What you need to do: Give the lines again exactly as they appear, beginning at the one with "R10: none -> 33k (GND, W15)" and ending at the last line of the records.

------

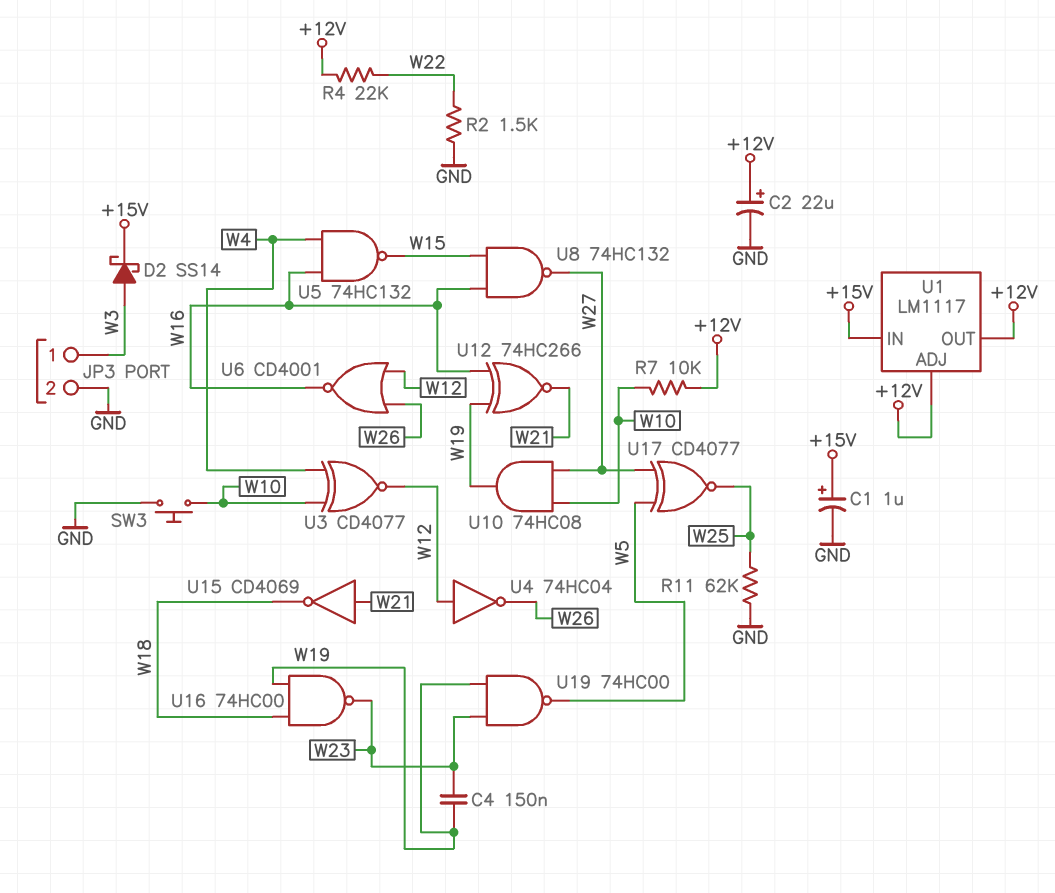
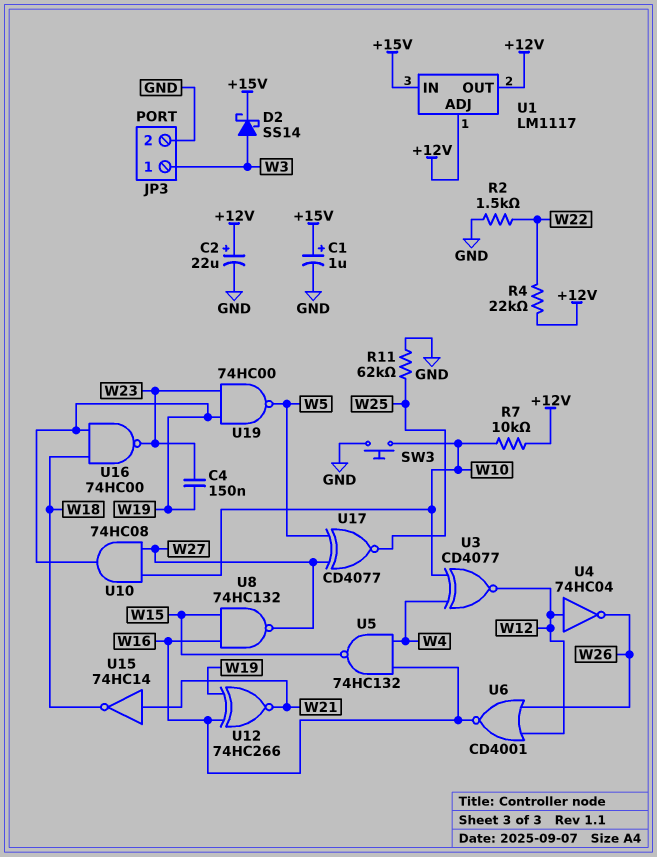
U15: NOT CD4069 (in W21, out W18) -> NOT 74HC14 (in W21, out W18)

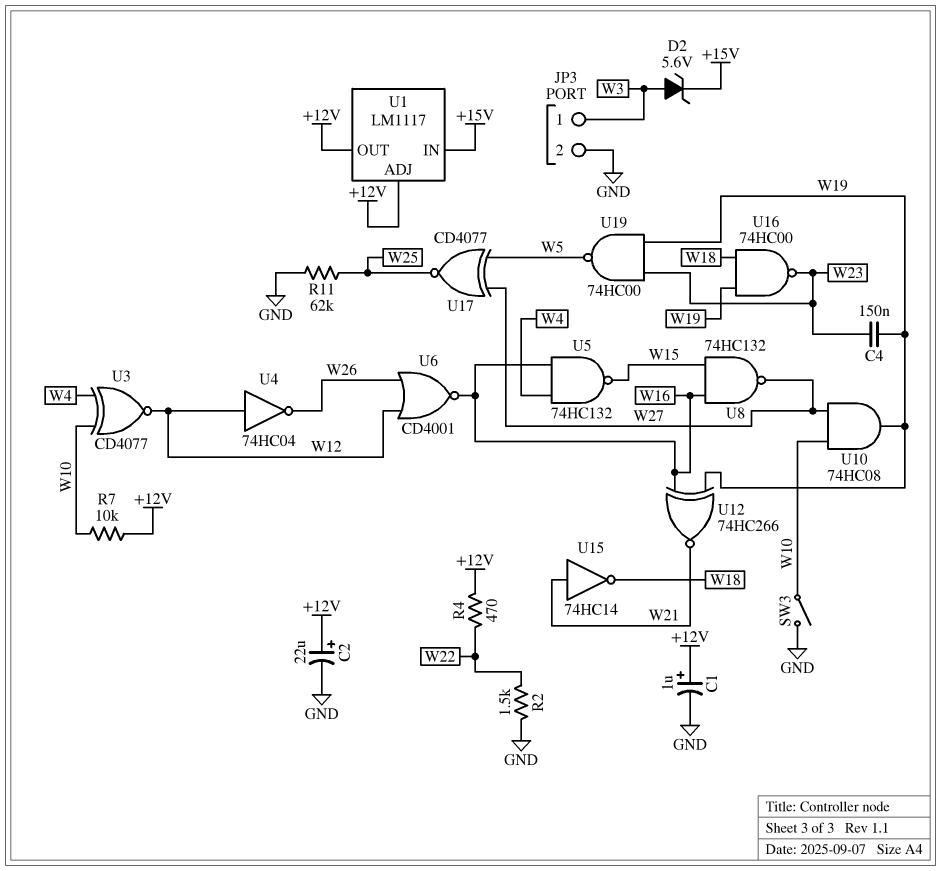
C1: 1uF (plus +15V, minus GND) -> 1uF (plus +12V, minus GND)
D2: schottky SS14 (A W3, K +15V) -> zener 5.6V (A W3, K +15V)
R4: 22k (+12V, W22) -> 470 (+12V, W22)
SW3: button (GND, W10) -> switch (GND, W10)

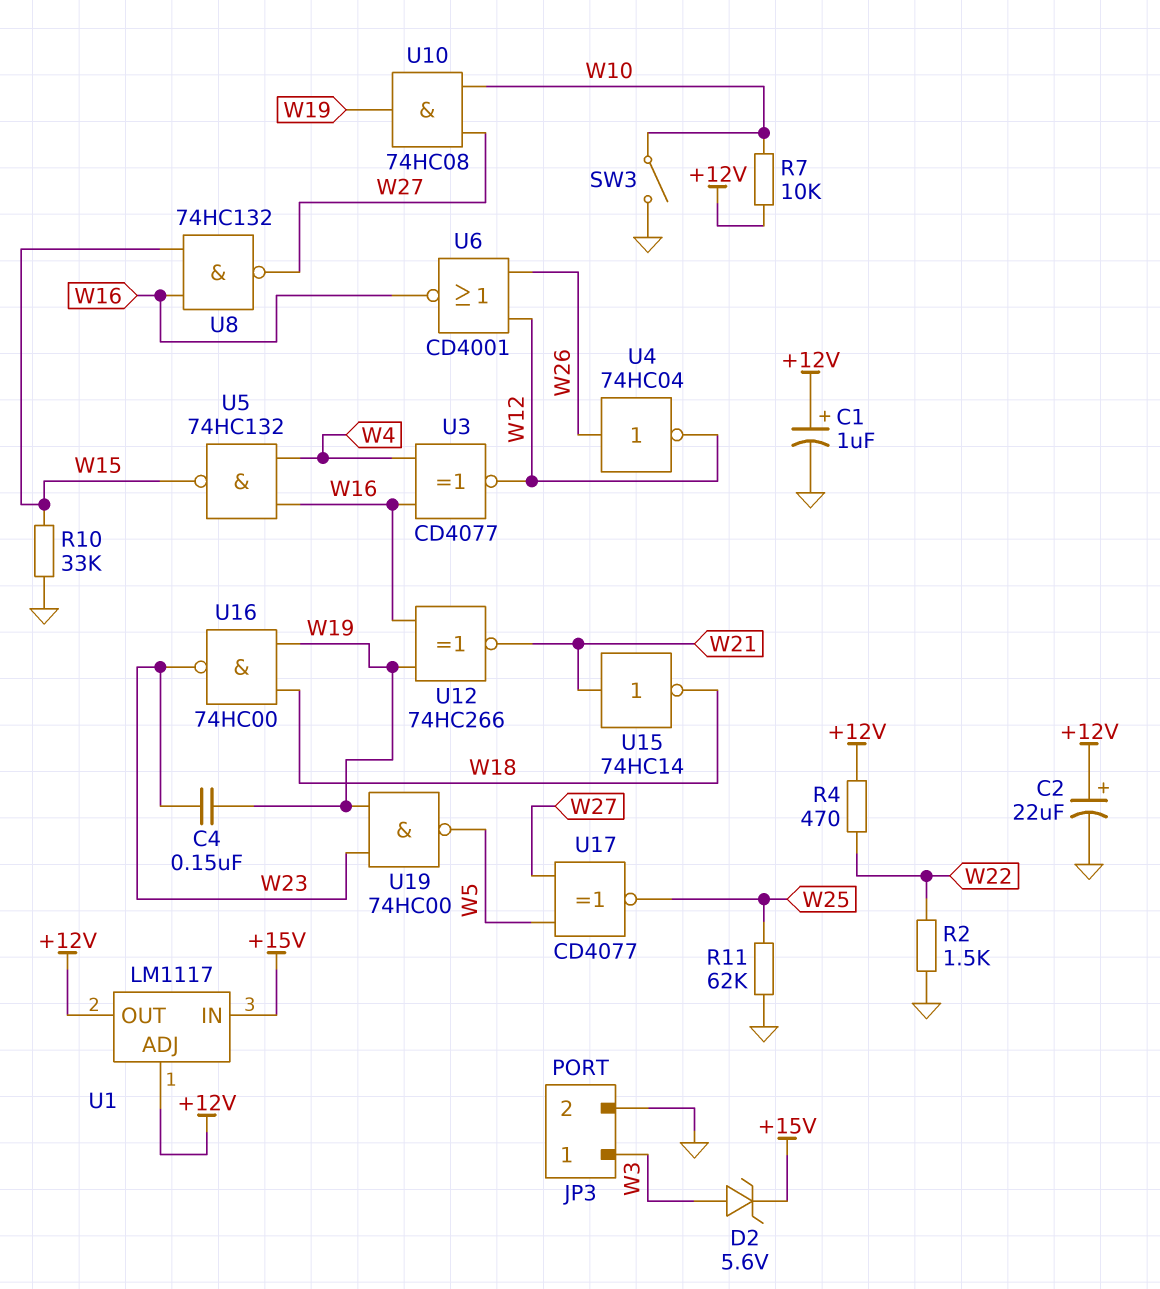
R10: none -> 33k (GND, W15)
U3: XNOR CD4077 (in W4, in W10, out W12) -> XNOR CD4077 (in W4, in W16, out W12)
U4: NOT 74HC04 (in W12, out W26) -> NOT 74HC04 (in W26, out W12)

------

Output for this exercise:
R10: none -> 33k (GND, W15)
U3: XNOR CD4077 (in W4, in W10, out W12) -> XNOR CD4077 (in W4, in W16, out W12)
U4: NOT 74HC04 (in W12, out W26) -> NOT 74HC04 (in W26, out W12)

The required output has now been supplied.